**TASK GOAL**
Could you print the stretch of lines below from the one with "RGB pin G: D22 -> TX2" through the one with "MATRIX pin DIN: D32 -> D23", exactly as they stand and without any pictures?

**INPUT DATA**
--------------------
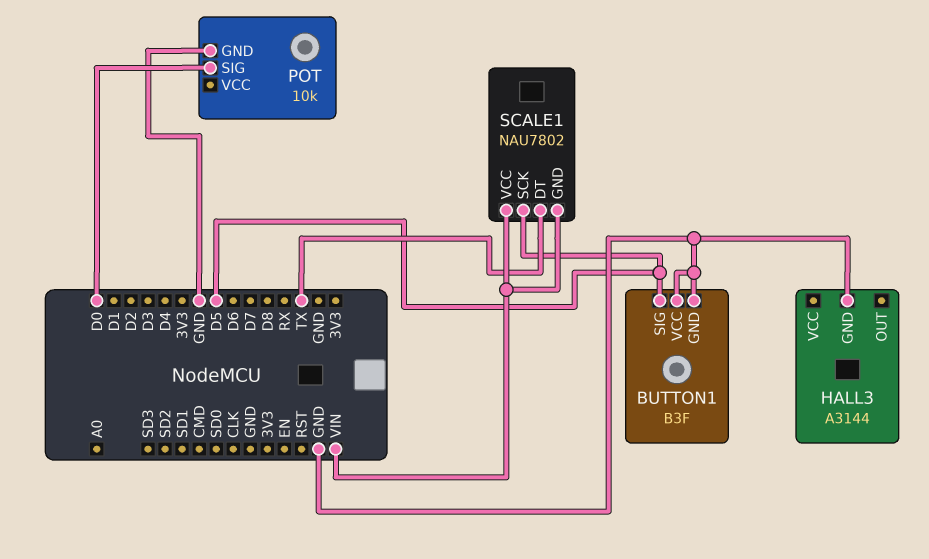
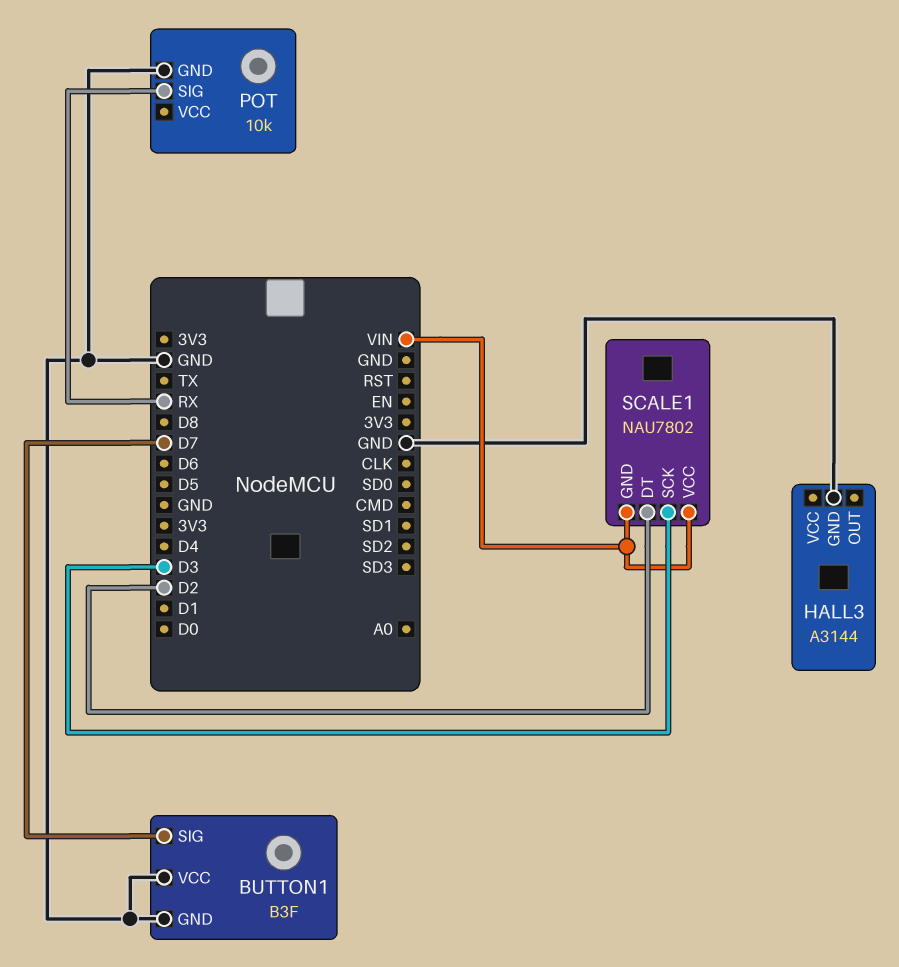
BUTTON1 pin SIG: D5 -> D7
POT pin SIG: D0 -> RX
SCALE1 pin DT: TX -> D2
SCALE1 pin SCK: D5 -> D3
--------------------
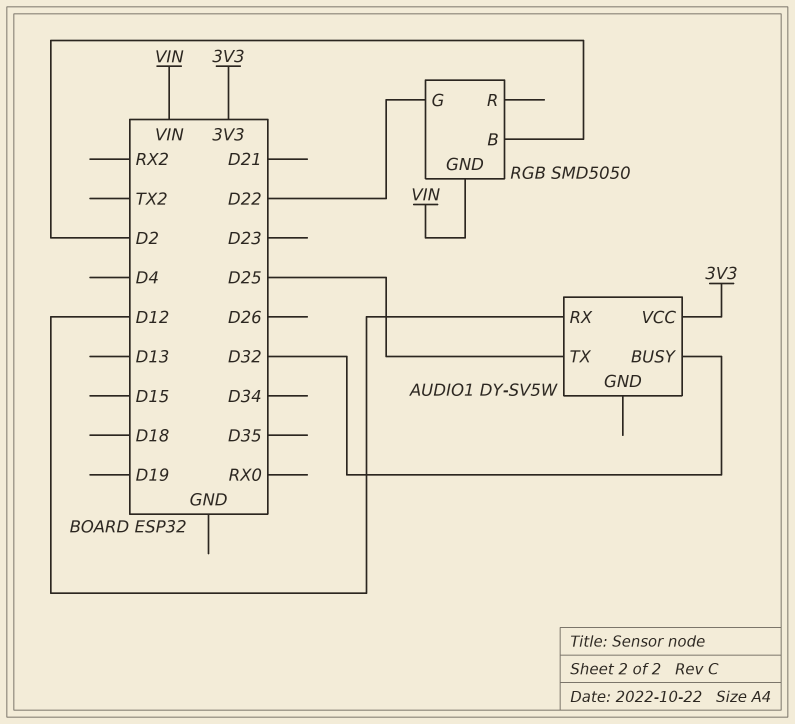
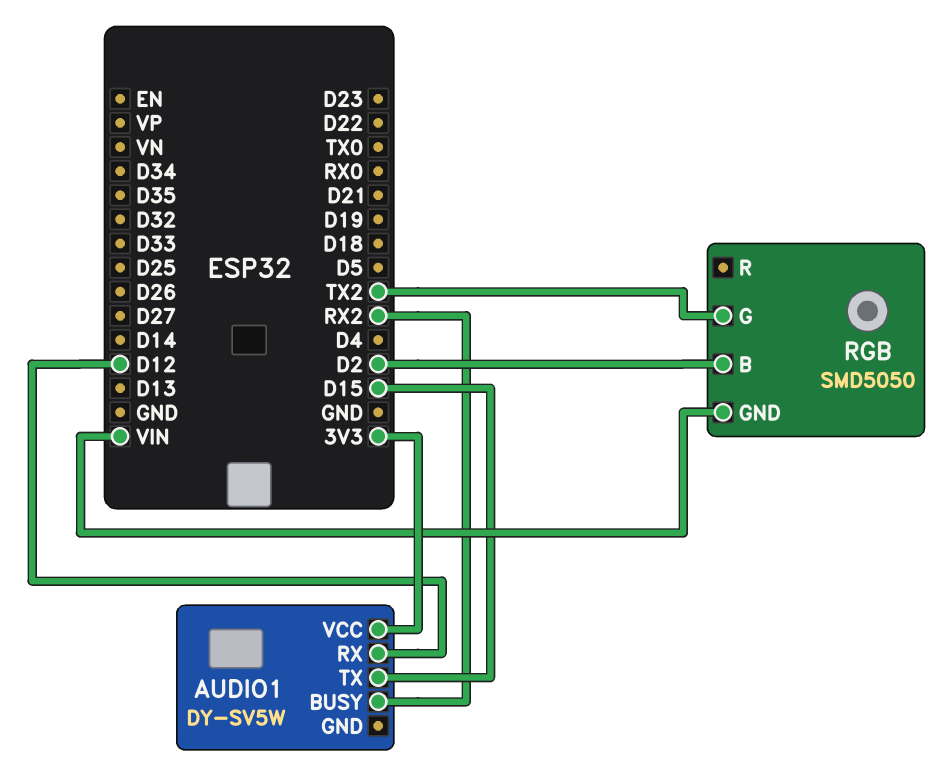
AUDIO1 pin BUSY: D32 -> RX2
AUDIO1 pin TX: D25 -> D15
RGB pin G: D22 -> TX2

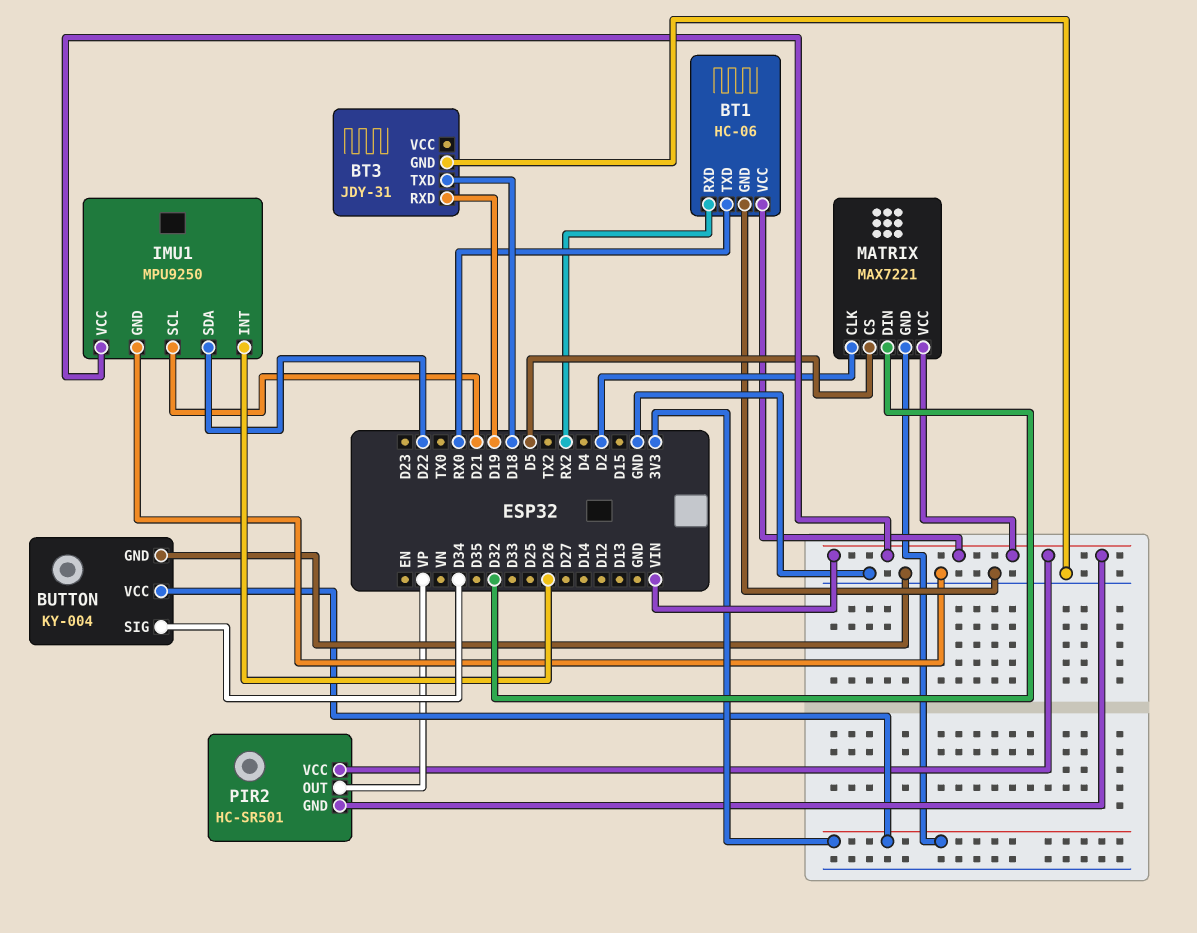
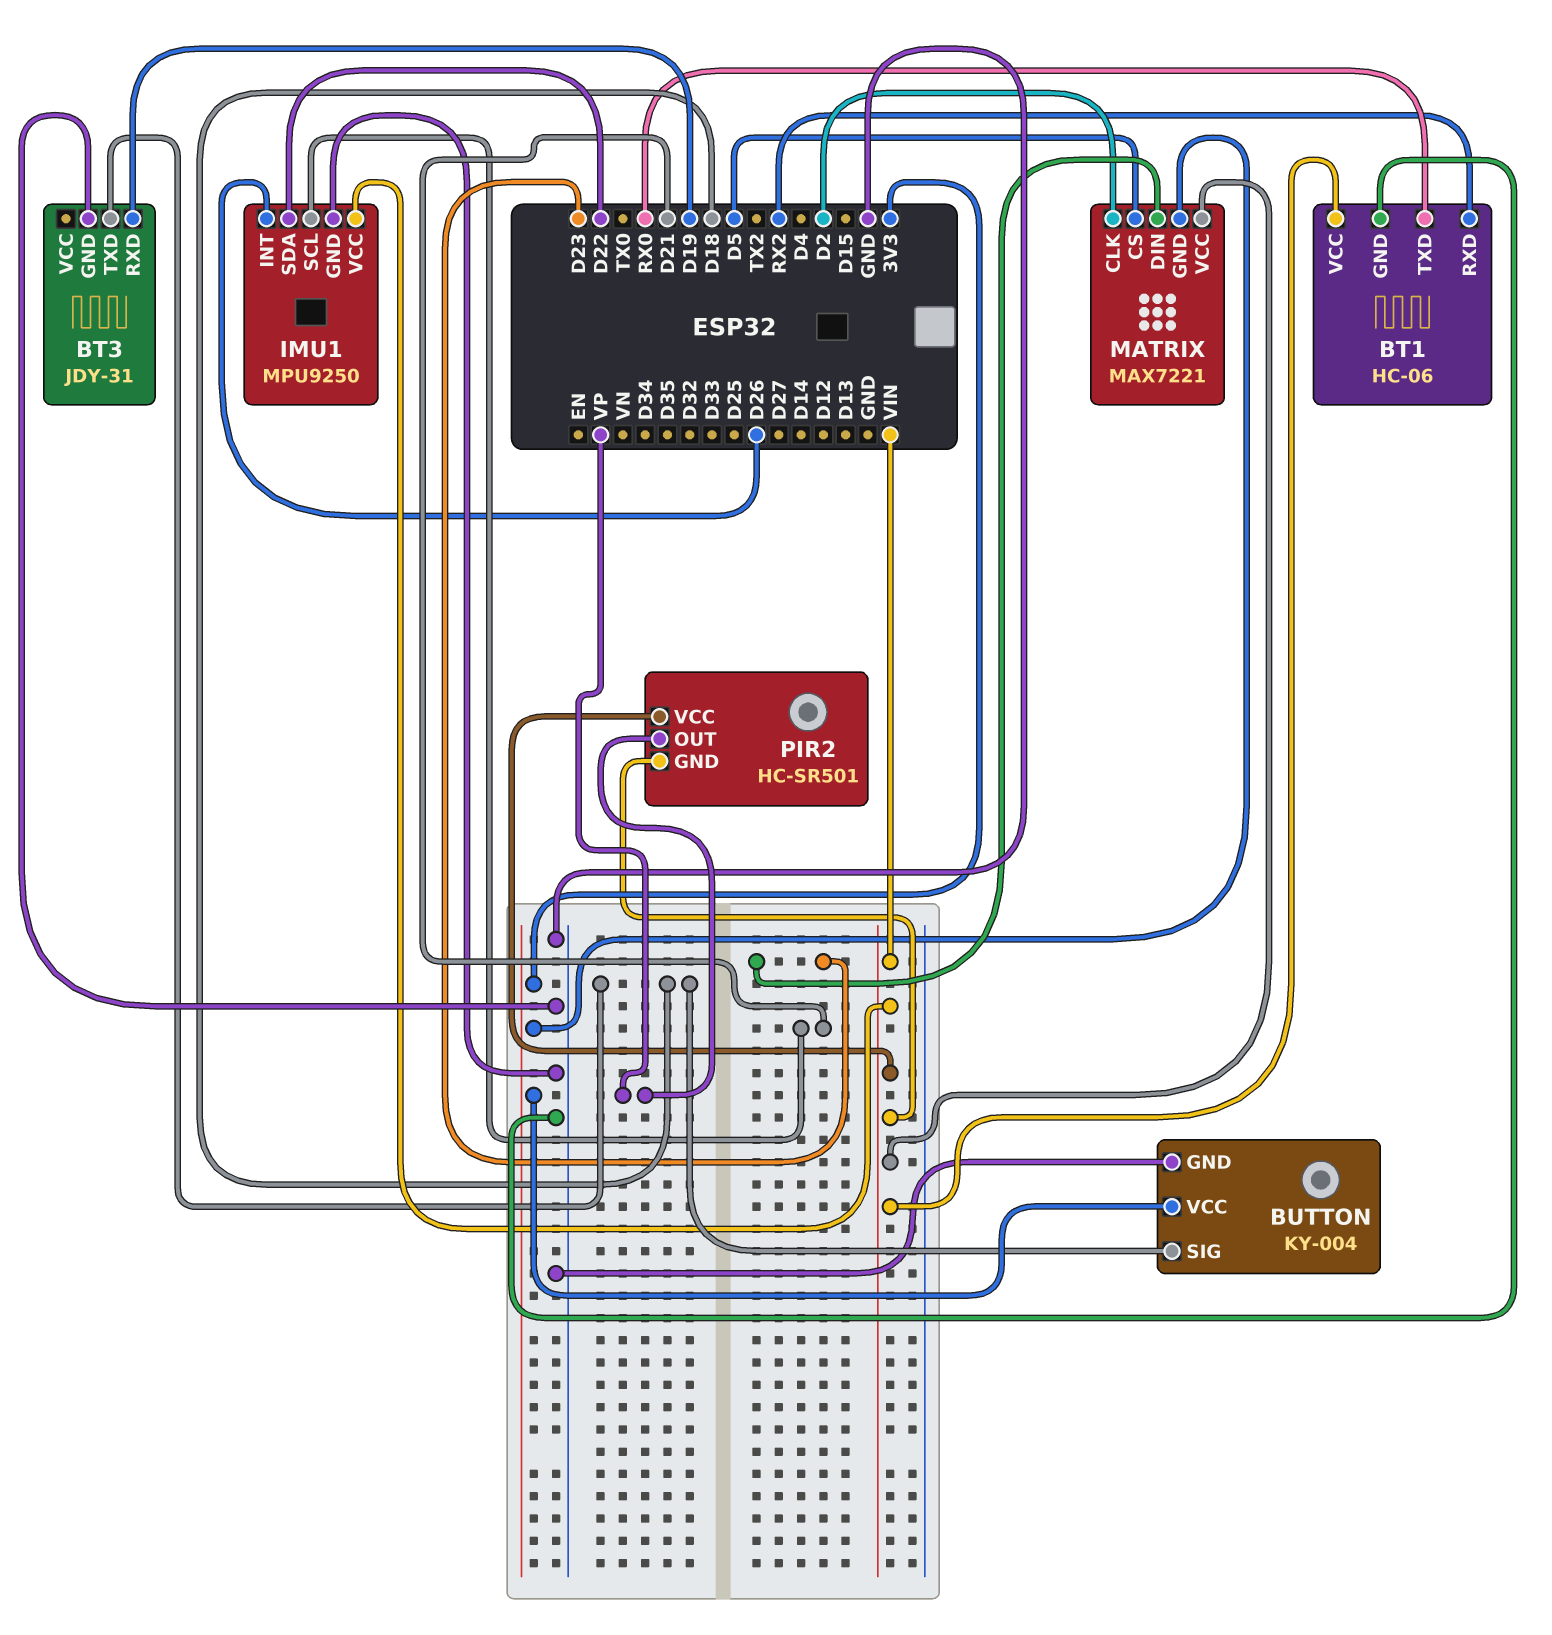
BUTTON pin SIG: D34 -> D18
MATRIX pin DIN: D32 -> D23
--------------------
**ANSWER AREA**
RGB pin G: D22 -> TX2

BUTTON pin SIG: D34 -> D18
MATRIX pin DIN: D32 -> D23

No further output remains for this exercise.